Start of Data records

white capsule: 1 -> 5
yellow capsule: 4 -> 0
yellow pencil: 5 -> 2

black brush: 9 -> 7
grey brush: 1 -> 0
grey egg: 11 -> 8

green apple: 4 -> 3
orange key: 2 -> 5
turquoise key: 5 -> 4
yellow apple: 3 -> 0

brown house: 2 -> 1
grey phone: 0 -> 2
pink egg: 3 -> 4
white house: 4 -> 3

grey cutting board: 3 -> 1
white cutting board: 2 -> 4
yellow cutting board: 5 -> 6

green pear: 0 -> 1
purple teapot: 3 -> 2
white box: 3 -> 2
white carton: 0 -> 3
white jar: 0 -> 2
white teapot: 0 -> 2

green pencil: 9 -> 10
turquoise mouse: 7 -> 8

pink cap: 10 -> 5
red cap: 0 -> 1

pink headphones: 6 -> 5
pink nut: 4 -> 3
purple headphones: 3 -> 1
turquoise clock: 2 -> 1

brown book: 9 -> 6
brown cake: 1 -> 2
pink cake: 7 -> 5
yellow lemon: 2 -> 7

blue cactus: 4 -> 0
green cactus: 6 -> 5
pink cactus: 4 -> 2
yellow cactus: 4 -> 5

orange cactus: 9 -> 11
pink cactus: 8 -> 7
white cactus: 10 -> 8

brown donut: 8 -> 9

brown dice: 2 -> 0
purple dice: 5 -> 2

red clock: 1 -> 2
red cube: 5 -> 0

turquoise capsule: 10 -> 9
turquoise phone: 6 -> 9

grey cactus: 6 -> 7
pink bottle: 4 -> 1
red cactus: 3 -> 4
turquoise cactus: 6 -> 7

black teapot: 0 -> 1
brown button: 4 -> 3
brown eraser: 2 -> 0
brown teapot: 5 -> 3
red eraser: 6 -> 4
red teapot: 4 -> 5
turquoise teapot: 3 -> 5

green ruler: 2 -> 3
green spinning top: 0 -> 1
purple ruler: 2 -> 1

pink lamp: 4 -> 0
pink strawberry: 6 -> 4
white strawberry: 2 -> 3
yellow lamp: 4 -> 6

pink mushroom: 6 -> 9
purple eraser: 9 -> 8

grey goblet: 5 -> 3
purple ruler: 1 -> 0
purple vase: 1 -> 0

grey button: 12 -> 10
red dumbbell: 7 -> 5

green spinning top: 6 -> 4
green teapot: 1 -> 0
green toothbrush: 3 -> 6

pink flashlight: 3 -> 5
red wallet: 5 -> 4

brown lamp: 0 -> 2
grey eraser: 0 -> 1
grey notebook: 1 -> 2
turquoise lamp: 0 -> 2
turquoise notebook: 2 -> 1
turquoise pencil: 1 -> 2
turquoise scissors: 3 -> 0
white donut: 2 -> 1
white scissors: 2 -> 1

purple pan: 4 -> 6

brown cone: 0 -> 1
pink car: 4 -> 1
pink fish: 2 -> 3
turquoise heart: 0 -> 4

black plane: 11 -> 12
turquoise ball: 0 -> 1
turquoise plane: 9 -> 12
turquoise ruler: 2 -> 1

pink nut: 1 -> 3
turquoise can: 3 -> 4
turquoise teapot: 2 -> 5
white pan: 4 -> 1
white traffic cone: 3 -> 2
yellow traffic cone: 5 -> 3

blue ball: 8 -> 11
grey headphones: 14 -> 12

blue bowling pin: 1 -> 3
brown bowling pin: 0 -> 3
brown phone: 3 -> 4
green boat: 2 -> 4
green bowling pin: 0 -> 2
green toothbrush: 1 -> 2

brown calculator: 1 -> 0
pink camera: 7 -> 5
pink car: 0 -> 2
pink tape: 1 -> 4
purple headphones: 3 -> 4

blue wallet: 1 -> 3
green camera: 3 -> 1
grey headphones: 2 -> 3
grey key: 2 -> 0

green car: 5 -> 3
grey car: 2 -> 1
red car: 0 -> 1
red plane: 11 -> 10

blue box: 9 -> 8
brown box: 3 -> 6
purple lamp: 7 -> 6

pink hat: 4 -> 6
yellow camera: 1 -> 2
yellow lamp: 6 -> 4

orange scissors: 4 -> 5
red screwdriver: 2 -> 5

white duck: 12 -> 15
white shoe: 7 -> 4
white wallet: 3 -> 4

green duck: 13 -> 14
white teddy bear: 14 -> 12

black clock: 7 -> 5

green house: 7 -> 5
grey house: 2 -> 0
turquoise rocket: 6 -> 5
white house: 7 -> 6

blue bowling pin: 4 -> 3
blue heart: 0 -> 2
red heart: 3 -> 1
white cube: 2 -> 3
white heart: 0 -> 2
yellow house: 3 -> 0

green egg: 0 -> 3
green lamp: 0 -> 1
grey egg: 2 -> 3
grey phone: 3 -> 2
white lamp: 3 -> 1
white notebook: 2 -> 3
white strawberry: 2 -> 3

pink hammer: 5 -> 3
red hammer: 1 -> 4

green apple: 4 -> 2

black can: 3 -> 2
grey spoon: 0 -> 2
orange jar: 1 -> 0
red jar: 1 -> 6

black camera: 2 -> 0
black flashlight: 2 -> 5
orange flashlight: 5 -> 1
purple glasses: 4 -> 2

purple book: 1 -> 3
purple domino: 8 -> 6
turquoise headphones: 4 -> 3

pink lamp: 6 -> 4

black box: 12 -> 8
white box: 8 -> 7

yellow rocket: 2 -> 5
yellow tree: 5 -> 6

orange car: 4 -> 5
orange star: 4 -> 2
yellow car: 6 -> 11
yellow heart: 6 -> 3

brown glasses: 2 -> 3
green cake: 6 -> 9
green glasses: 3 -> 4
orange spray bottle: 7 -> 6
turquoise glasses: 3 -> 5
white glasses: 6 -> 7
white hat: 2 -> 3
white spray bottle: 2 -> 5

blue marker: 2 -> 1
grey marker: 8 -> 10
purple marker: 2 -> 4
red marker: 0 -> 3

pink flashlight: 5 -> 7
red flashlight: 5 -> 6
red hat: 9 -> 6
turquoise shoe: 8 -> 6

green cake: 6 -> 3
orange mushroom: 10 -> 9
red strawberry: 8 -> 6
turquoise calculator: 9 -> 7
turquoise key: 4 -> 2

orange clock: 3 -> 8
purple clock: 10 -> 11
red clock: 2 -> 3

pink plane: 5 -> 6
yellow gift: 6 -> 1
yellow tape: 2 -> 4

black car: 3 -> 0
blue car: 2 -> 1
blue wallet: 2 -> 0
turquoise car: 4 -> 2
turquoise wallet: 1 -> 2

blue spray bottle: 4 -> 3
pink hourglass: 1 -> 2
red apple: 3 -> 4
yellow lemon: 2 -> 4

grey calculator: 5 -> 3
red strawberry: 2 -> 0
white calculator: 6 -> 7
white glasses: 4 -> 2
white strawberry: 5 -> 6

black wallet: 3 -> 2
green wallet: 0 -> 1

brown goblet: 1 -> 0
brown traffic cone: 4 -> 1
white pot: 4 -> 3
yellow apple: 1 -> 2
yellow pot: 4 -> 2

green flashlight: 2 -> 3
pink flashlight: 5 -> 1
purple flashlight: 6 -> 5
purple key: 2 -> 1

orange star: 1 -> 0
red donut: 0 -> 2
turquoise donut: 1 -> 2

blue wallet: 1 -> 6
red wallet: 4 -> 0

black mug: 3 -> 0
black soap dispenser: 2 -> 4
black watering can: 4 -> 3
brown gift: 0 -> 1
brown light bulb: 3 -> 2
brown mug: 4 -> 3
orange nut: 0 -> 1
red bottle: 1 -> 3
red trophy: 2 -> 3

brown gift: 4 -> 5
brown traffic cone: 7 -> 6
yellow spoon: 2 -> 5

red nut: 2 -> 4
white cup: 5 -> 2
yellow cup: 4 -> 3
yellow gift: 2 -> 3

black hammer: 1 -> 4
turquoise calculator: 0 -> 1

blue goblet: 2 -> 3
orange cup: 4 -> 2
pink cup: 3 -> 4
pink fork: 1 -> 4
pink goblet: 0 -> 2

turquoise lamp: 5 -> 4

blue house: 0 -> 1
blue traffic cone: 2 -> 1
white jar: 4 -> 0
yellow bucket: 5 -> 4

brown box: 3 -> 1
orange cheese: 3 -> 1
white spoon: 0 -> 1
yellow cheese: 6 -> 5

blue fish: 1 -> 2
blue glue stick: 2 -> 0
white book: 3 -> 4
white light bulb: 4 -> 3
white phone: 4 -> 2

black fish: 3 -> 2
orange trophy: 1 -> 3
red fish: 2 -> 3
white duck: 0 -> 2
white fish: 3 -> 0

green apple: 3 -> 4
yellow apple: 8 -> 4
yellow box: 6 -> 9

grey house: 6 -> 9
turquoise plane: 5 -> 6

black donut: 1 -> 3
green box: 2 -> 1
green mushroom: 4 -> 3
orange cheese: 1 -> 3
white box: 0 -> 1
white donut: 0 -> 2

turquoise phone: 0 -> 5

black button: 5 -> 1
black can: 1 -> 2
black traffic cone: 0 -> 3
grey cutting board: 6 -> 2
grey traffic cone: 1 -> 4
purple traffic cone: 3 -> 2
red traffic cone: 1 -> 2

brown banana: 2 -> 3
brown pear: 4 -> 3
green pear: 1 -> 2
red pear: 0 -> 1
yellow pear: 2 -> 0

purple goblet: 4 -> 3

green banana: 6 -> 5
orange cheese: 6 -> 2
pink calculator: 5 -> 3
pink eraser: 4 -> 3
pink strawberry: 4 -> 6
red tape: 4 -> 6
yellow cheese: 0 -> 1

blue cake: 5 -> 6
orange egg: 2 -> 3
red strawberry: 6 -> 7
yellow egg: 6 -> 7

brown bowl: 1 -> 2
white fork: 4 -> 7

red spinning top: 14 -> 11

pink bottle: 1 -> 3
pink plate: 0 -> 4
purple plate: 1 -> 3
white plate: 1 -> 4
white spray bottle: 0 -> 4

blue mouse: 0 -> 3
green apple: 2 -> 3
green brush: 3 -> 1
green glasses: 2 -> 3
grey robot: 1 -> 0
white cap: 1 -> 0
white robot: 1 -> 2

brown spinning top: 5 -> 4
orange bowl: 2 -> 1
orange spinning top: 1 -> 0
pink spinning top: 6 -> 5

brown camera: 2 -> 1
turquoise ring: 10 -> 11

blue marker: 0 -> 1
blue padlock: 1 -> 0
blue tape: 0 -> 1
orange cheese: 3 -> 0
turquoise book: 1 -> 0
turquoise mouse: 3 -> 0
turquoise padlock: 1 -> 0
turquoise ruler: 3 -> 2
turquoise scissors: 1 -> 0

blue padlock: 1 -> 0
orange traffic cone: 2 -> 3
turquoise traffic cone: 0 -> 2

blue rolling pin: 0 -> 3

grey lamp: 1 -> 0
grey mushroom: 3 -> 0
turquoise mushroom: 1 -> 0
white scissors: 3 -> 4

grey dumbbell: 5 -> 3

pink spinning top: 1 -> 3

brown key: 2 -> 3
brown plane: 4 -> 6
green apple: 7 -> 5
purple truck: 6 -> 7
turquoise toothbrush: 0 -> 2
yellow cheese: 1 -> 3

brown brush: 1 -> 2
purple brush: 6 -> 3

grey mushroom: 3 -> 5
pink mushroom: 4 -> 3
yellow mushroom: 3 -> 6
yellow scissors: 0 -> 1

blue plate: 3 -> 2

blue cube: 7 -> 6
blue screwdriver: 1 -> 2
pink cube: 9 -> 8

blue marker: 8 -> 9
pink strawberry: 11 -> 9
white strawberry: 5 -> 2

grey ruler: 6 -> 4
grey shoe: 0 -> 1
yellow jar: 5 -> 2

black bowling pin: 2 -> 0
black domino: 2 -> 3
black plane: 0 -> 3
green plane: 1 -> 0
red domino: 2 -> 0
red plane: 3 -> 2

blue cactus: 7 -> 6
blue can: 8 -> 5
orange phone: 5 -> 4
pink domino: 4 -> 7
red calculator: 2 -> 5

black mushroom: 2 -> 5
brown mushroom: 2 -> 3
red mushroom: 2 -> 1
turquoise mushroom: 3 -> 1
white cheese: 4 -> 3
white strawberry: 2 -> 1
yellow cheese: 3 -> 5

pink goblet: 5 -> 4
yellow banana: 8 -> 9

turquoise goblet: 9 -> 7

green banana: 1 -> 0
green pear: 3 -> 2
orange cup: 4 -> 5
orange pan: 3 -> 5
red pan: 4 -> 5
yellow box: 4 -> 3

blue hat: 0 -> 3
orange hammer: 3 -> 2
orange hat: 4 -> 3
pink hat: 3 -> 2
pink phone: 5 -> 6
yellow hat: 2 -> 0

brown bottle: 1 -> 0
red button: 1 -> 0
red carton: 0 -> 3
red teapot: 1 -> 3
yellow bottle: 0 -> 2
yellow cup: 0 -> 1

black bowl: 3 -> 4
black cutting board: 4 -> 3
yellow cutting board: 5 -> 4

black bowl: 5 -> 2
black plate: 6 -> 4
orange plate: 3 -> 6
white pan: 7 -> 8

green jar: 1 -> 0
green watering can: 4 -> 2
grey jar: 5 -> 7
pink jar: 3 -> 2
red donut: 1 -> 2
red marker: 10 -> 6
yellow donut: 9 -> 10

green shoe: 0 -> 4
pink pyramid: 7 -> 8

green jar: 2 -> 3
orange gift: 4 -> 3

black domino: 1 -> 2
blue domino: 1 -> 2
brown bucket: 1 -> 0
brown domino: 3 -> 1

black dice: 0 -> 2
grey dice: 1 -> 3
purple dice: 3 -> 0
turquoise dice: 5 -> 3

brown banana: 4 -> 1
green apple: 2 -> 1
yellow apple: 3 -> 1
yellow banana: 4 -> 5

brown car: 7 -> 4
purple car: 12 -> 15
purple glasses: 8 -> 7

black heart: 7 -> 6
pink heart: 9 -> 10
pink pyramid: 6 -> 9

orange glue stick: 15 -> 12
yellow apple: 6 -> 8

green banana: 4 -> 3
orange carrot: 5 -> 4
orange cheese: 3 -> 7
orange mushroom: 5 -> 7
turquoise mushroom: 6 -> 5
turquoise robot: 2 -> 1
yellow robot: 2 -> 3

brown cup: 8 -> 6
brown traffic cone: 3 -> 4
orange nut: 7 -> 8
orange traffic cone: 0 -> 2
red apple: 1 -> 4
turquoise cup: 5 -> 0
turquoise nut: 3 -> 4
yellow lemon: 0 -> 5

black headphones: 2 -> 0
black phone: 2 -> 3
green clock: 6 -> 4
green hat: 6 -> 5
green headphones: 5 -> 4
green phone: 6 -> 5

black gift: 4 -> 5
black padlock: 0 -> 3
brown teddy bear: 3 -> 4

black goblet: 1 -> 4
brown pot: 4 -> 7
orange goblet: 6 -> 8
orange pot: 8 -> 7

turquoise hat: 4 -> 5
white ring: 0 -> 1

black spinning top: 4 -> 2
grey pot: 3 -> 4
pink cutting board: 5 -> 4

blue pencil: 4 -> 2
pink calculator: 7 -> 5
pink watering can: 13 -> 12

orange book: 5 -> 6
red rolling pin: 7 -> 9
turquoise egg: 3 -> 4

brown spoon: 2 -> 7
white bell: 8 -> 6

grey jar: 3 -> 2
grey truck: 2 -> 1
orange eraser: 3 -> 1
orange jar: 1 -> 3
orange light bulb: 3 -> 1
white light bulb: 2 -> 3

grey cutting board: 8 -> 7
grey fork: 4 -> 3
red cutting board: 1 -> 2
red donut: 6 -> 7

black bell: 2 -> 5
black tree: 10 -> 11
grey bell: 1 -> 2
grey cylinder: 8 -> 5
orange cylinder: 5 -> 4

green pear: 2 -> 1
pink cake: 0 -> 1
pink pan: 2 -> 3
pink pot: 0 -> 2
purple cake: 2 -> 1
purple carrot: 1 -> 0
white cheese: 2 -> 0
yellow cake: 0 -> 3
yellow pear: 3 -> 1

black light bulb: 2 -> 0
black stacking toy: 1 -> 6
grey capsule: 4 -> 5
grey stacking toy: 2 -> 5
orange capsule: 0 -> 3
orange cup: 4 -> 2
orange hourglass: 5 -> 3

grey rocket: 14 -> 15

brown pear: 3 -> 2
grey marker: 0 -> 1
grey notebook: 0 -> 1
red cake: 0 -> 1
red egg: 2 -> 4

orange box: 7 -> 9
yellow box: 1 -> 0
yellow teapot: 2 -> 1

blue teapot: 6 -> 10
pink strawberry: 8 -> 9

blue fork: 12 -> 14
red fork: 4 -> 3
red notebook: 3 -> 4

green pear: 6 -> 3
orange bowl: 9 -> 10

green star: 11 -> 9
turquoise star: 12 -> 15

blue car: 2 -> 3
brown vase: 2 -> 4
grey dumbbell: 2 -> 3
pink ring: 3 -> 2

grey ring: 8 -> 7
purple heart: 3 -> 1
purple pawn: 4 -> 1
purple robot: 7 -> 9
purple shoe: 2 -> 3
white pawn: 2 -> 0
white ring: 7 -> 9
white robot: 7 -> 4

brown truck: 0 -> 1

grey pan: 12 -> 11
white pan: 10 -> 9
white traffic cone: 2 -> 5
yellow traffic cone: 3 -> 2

End of Data records

Task directions: Of the entries above, transcribe exactly those lines that fall between the line containing "red teapot: 1 -> 3" and the line containing "turquoise dice: 5 -> 3", together with those two lines.

Exercise answer:
red teapot: 1 -> 3
yellow bottle: 0 -> 2
yellow cup: 0 -> 1

black bowl: 3 -> 4
black cutting board: 4 -> 3
yellow cutting board: 5 -> 4

black bowl: 5 -> 2
black plate: 6 -> 4
orange plate: 3 -> 6
white pan: 7 -> 8

green jar: 1 -> 0
green watering can: 4 -> 2
grey jar: 5 -> 7
pink jar: 3 -> 2
red donut: 1 -> 2
red marker: 10 -> 6
yellow donut: 9 -> 10

green shoe: 0 -> 4
pink pyramid: 7 -> 8

green jar: 2 -> 3
orange gift: 4 -> 3

black domino: 1 -> 2
blue domino: 1 -> 2
brown bucket: 1 -> 0
brown domino: 3 -> 1

black dice: 0 -> 2
grey dice: 1 -> 3
purple dice: 3 -> 0
turquoise dice: 5 -> 3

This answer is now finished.